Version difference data
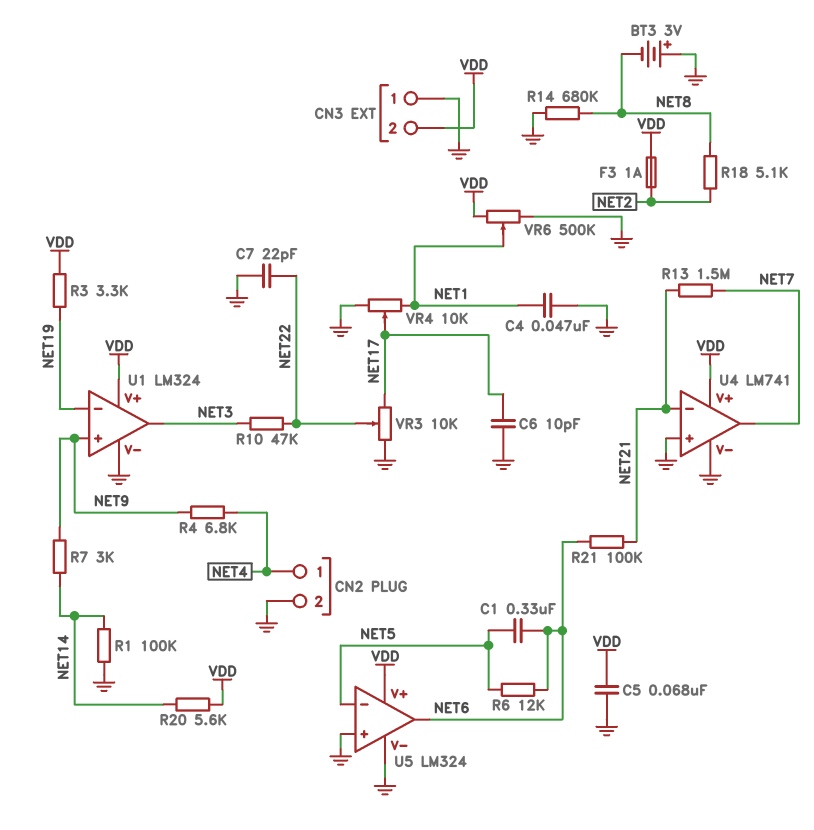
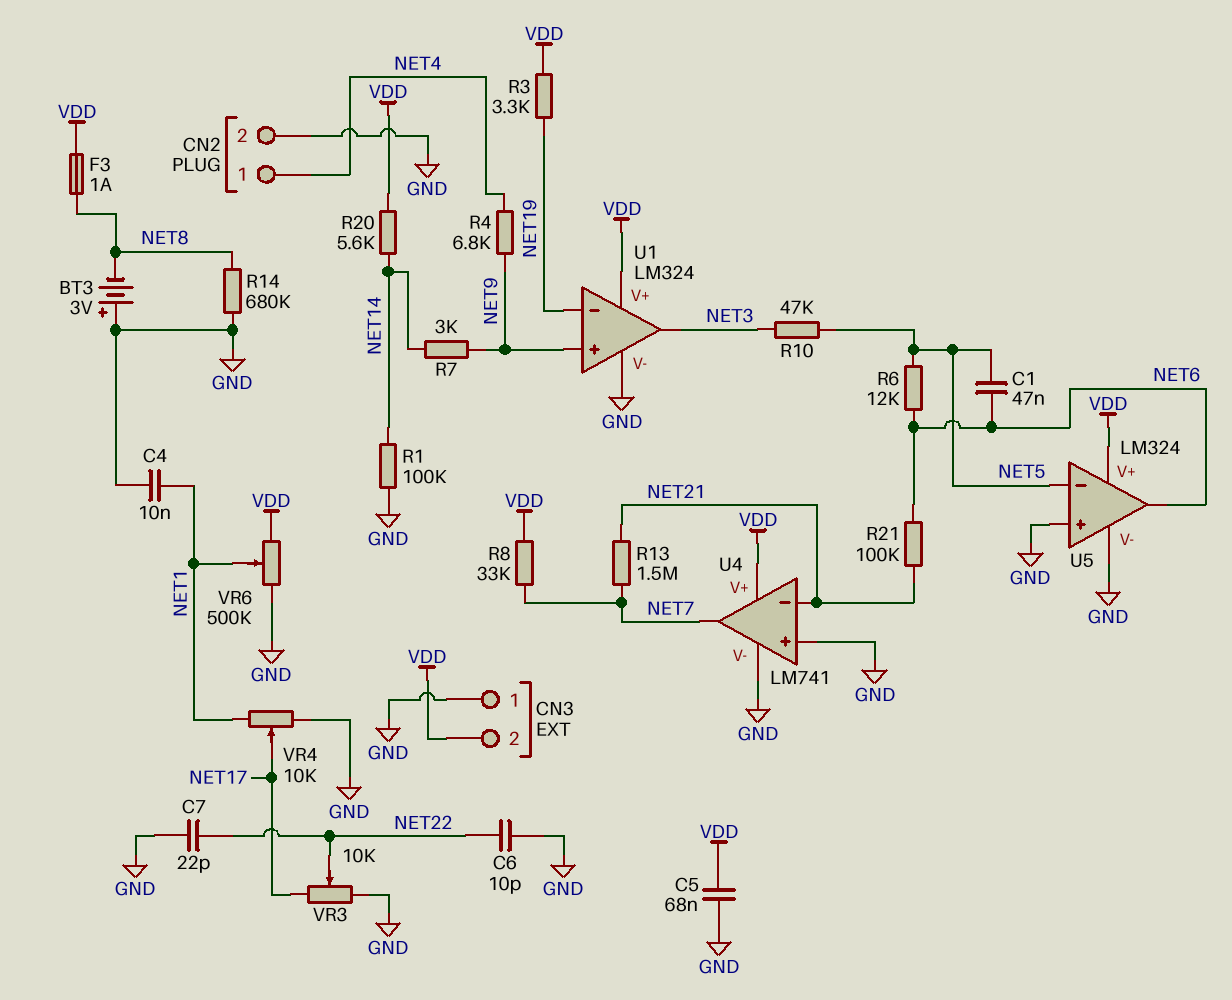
C1: 330nF (NET5, NET6) -> 47nF (NET5, NET6)
C4: 47nF (GND, NET1) -> 10nF (GND, NET1)
C6: 10pF (GND, NET17) -> 10pF (GND, NET22)
F3: 1A (NET2, VDD) -> 1A (NET8, VDD)
R8: none -> 33k (NET7, VDD)
R10: 47k (NET3, NET22) -> 47k (NET3, NET5)
R18: 5.1k (NET2, NET8) -> none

Task goal: From the line containing "C4: 47nF (GND, NET1) -> 10nF (GND, NET1)" down to the last line, reproduce the records exactly. Include both ends.

Completed exercise:
C4: 47nF (GND, NET1) -> 10nF (GND, NET1)
C6: 10pF (GND, NET17) -> 10pF (GND, NET22)
F3: 1A (NET2, VDD) -> 1A (NET8, VDD)
R8: none -> 33k (NET7, VDD)
R10: 47k (NET3, NET22) -> 47k (NET3, NET5)
R18: 5.1k (NET2, NET8) -> none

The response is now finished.